— To do —
The result should be the line with "(457, 216) = (613, 422): red" followed by every remaining line of the entries, each reproduced exactly, with nothing else.

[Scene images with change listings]
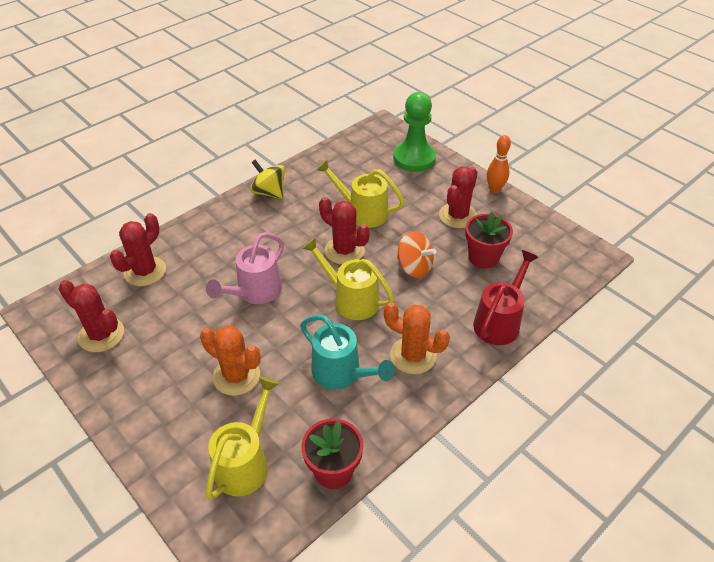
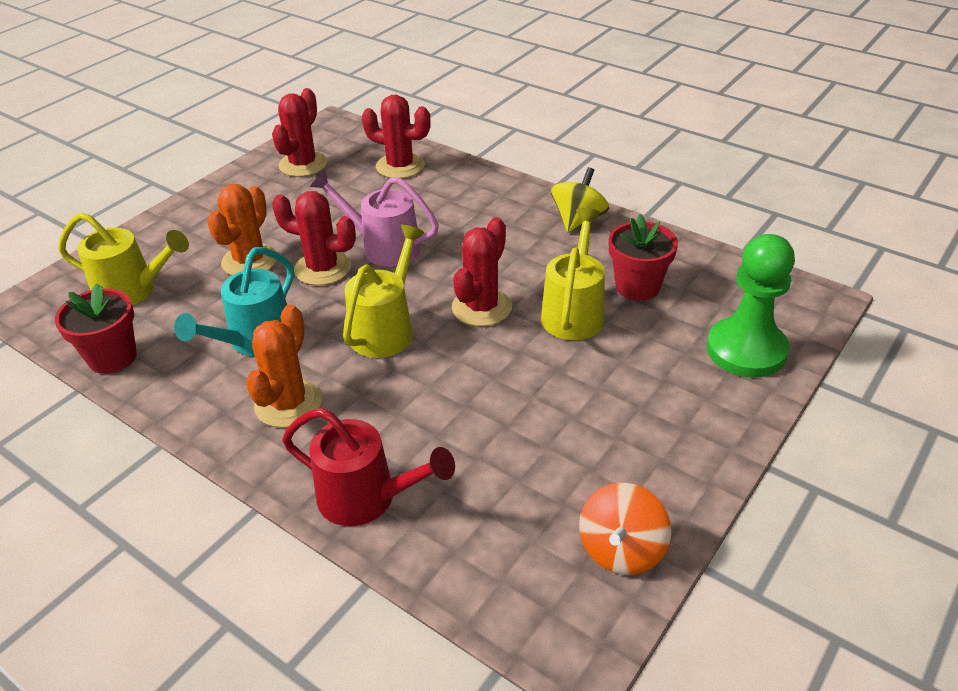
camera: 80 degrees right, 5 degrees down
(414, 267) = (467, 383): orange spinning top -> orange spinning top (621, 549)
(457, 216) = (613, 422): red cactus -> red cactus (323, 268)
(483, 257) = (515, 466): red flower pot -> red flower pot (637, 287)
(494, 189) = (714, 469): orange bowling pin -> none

— Solution for this problem —
(457, 216) = (613, 422): red cactus -> red cactus (323, 268)
(483, 257) = (515, 466): red flower pot -> red flower pot (637, 287)
(494, 189) = (714, 469): orange bowling pin -> none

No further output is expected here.